◆ What is expected ◆
Please set down each of the lines below once more, exactly, omitting all pictures.

◆ Object change descriptions ◆
------------------------
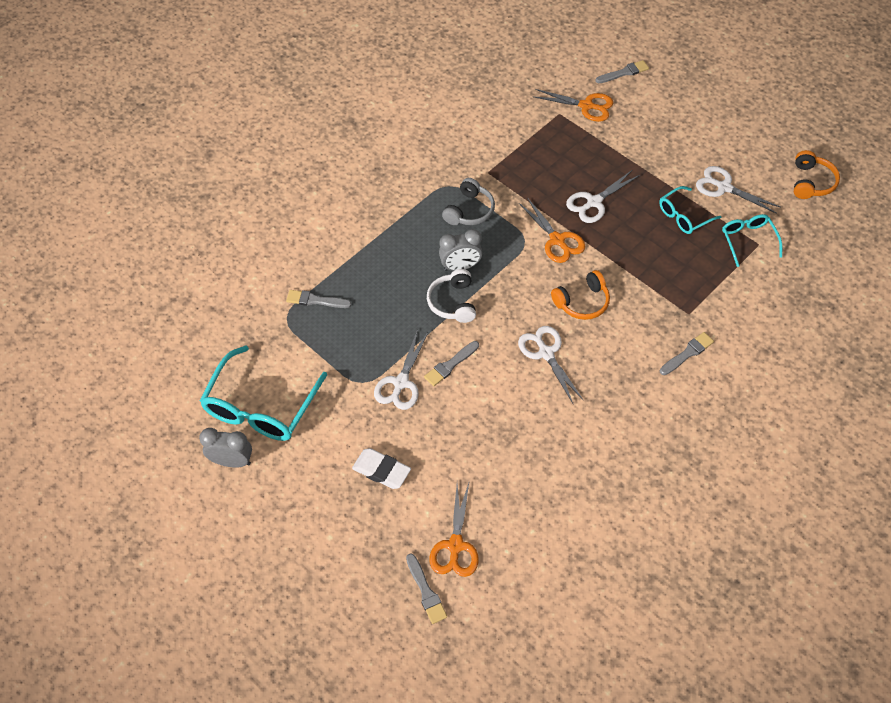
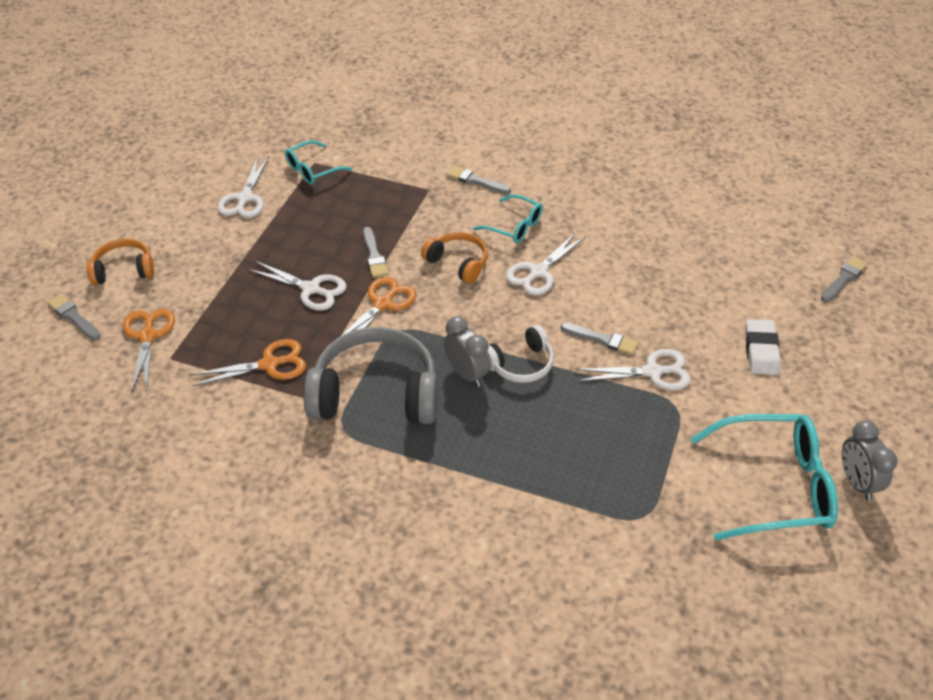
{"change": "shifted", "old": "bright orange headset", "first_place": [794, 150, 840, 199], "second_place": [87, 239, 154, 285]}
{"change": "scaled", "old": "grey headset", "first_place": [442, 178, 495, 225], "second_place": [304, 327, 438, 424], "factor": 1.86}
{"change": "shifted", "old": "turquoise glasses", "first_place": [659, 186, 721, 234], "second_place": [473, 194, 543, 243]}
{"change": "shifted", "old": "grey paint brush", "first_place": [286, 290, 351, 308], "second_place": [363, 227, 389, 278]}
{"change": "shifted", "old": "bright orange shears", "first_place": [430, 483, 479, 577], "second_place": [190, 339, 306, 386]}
------------------------
◆ Exercise output ◆
{"change": "shifted", "old": "bright orange headset", "first_place": [794, 150, 840, 199], "second_place": [87, 239, 154, 285]}
{"change": "scaled", "old": "grey headset", "first_place": [442, 178, 495, 225], "second_place": [304, 327, 438, 424], "factor": 1.86}
{"change": "shifted", "old": "turquoise glasses", "first_place": [659, 186, 721, 234], "second_place": [473, 194, 543, 243]}
{"change": "shifted", "old": "grey paint brush", "first_place": [286, 290, 351, 308], "second_place": [363, 227, 389, 278]}
{"change": "shifted", "old": "bright orange shears", "first_place": [430, 483, 479, 577], "second_place": [190, 339, 306, 386]}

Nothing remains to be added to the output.